Instructions to follow: From the entries below, copy out every line with "plate" in it.

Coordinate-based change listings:
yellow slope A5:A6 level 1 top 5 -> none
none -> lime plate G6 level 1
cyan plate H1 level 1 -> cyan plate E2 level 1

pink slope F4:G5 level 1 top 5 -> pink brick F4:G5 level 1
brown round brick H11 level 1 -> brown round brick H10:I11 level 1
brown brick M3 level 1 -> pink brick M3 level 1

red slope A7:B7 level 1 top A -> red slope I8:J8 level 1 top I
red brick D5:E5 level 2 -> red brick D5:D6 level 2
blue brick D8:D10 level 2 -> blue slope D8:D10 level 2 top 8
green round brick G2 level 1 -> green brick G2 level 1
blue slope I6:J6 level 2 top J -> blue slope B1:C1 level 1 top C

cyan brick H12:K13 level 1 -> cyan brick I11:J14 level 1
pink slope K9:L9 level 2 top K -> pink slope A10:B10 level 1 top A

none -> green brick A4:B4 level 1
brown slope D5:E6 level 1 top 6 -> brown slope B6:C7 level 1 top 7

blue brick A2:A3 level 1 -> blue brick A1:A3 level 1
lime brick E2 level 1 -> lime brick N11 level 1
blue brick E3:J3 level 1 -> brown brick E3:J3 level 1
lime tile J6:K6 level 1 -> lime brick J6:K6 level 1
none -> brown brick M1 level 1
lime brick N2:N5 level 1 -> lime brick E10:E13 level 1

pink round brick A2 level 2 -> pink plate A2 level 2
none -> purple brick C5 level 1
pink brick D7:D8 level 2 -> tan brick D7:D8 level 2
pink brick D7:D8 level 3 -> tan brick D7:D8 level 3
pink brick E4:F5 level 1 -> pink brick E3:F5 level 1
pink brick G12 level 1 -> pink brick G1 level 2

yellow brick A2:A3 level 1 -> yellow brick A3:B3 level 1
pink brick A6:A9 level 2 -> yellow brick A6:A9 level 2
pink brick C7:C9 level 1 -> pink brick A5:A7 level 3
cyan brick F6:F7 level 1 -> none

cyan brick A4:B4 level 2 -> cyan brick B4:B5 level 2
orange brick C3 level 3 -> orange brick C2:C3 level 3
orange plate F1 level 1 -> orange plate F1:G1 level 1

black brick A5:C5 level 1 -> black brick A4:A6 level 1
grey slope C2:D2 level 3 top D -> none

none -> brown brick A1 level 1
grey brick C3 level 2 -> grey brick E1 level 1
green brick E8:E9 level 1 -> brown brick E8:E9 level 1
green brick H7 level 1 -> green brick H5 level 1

Answer for the task:
none -> lime plate G6 level 1
cyan plate H1 level 1 -> cyan plate E2 level 1
pink round brick A2 level 2 -> pink plate A2 level 2
orange plate F1 level 1 -> orange plate F1:G1 level 1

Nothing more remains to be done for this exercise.